■ PROBLEM TO SOLVE: Omit every picture, then give all the entries again exactly.

Scene image comparisons
_ _ _ _
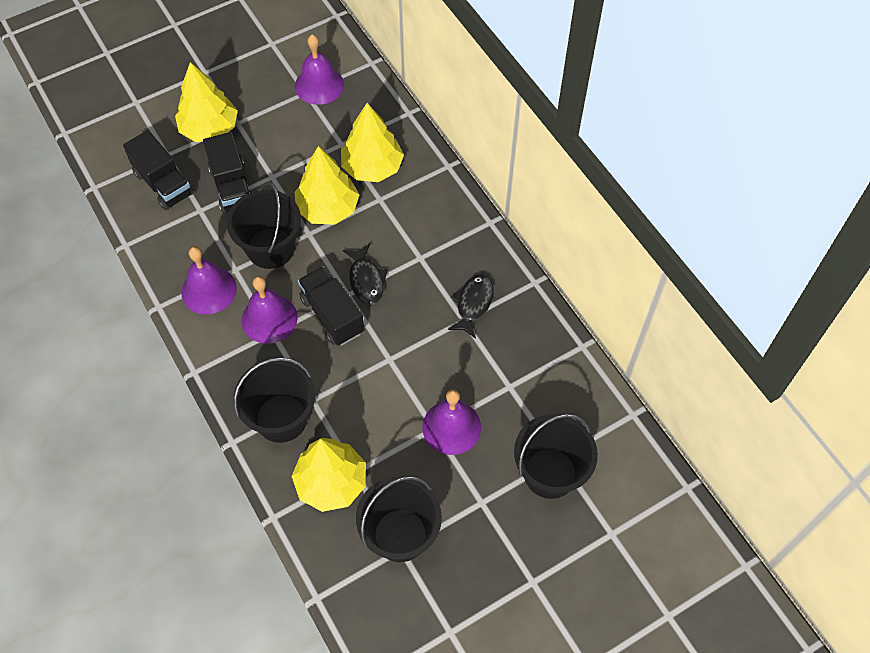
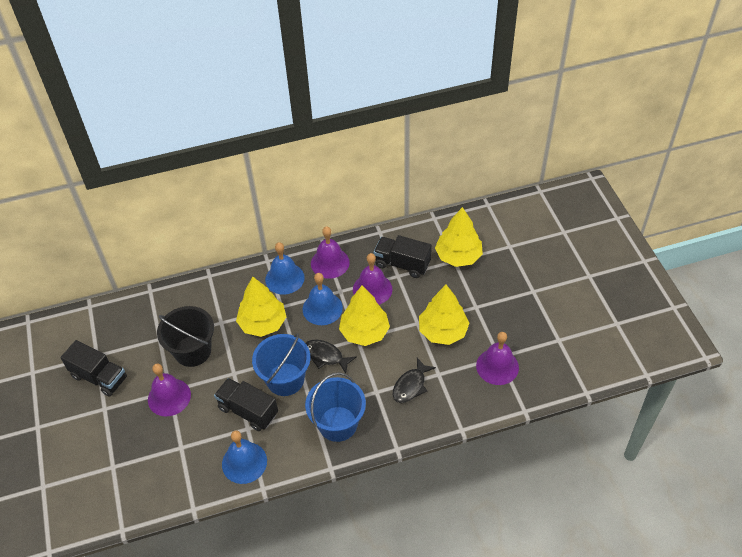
black bucket: 4 -> 1
blue bell: 0 -> 3
blue bucket: 0 -> 2

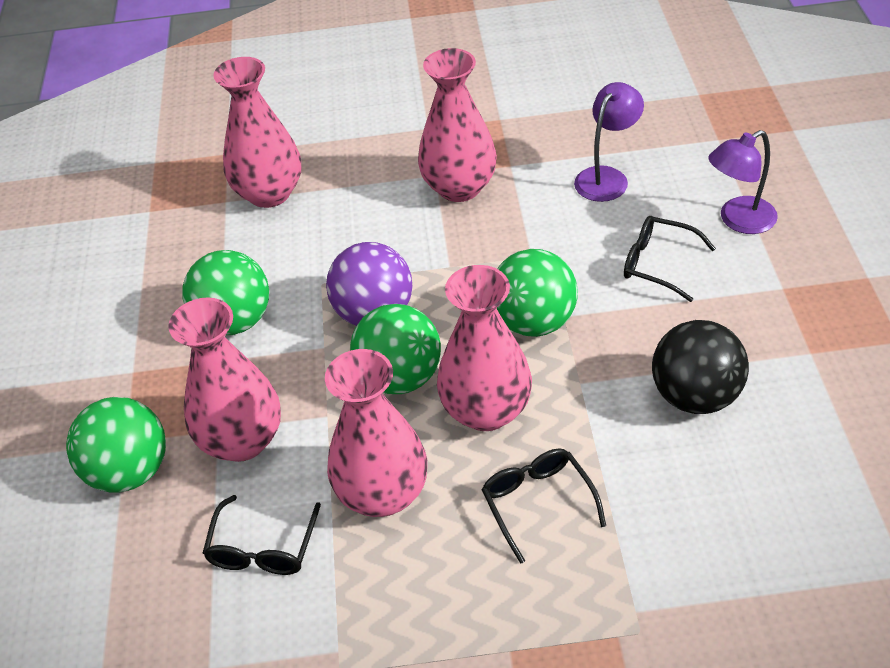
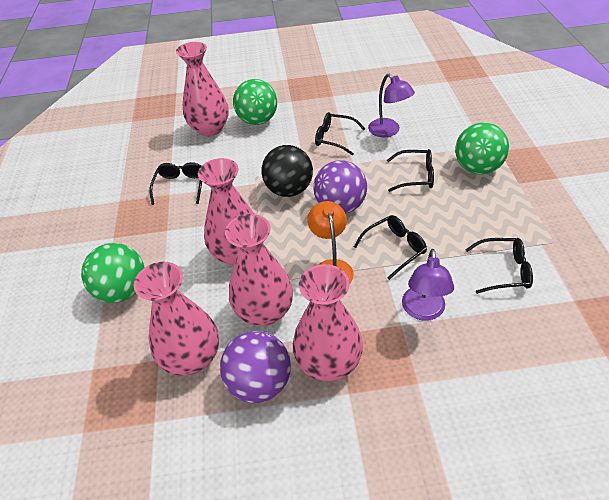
black glasses: 3 -> 5
green ball: 4 -> 3
orange lamp: 0 -> 1
purple ball: 1 -> 2

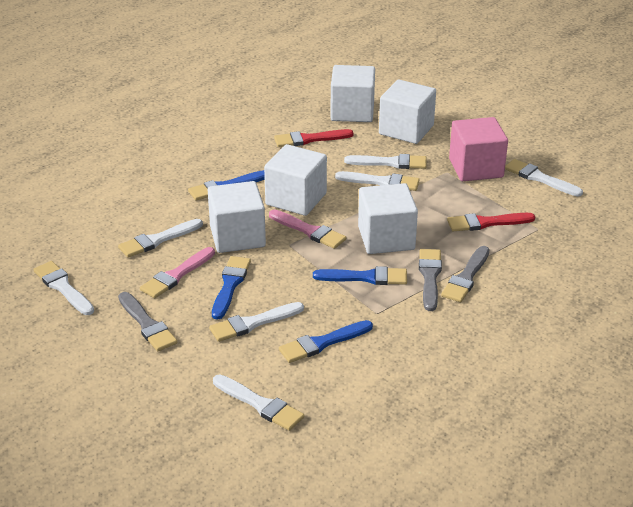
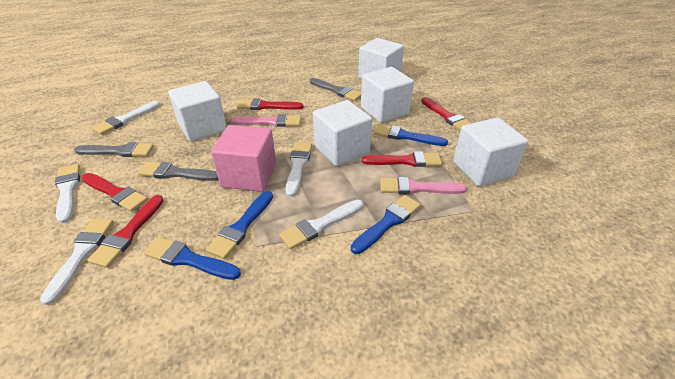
red brush: 2 -> 5
white brush: 7 -> 5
_ _ _ _
■ EXPECTED ANSWER:
black bucket: 4 -> 1
blue bell: 0 -> 3
blue bucket: 0 -> 2

black glasses: 3 -> 5
green ball: 4 -> 3
orange lamp: 0 -> 1
purple ball: 1 -> 2

red brush: 2 -> 5
white brush: 7 -> 5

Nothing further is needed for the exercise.